◆ Work task ◆
Where the lines below hold images, skip those and copy every word exactly.

◆ Data for this exercise ◆
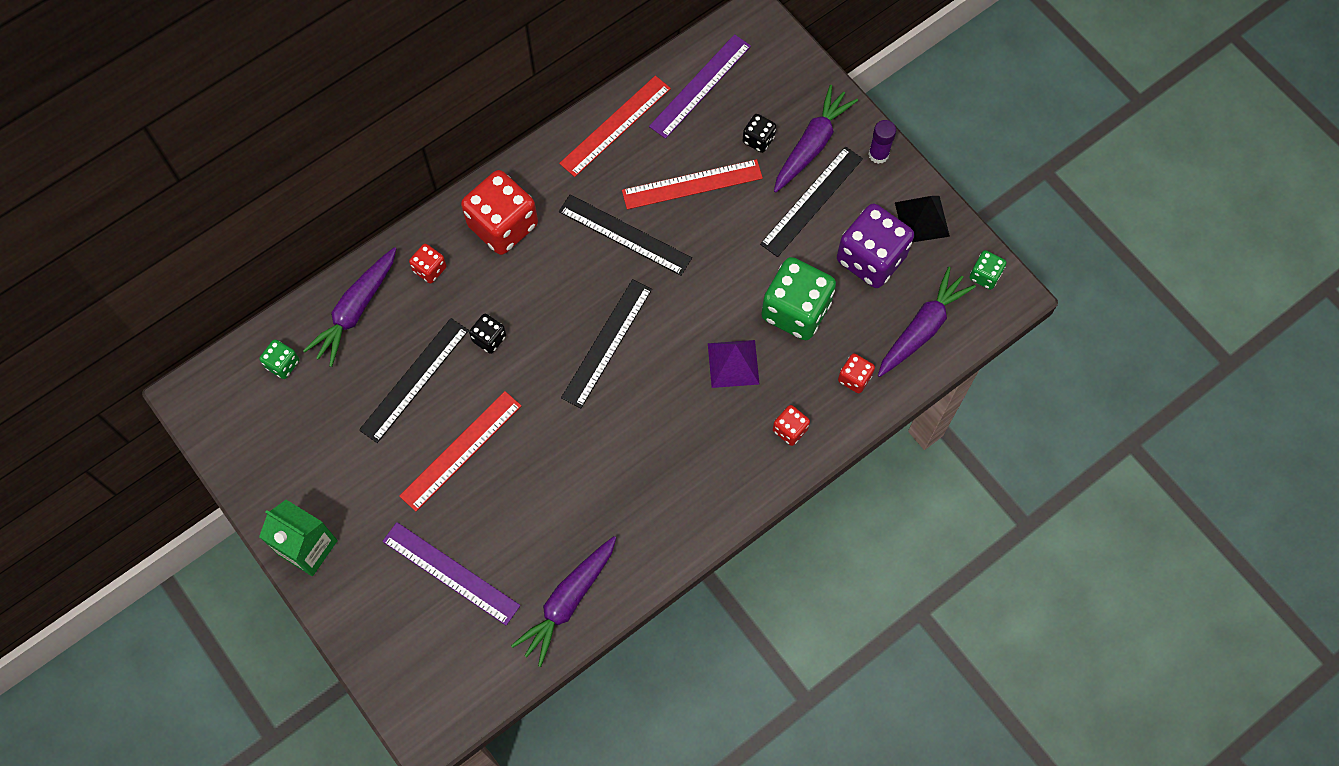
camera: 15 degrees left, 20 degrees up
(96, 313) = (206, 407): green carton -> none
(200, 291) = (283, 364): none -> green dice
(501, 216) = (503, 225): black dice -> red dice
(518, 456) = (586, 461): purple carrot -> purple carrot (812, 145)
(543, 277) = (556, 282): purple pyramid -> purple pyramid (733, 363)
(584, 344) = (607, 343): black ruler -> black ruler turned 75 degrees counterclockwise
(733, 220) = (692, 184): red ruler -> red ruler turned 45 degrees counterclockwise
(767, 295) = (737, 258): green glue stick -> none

◆ Answer for the task ◆
camera: 15 degrees left, 20 degrees up
(96, 313) = (206, 407): green carton -> none
(200, 291) = (283, 364): none -> green dice
(501, 216) = (503, 225): black dice -> red dice
(518, 456) = (586, 461): purple carrot -> purple carrot (812, 145)
(543, 277) = (556, 282): purple pyramid -> purple pyramid (733, 363)
(584, 344) = (607, 343): black ruler -> black ruler turned 75 degrees counterclockwise
(733, 220) = (692, 184): red ruler -> red ruler turned 45 degrees counterclockwise
(767, 295) = (737, 258): green glue stick -> none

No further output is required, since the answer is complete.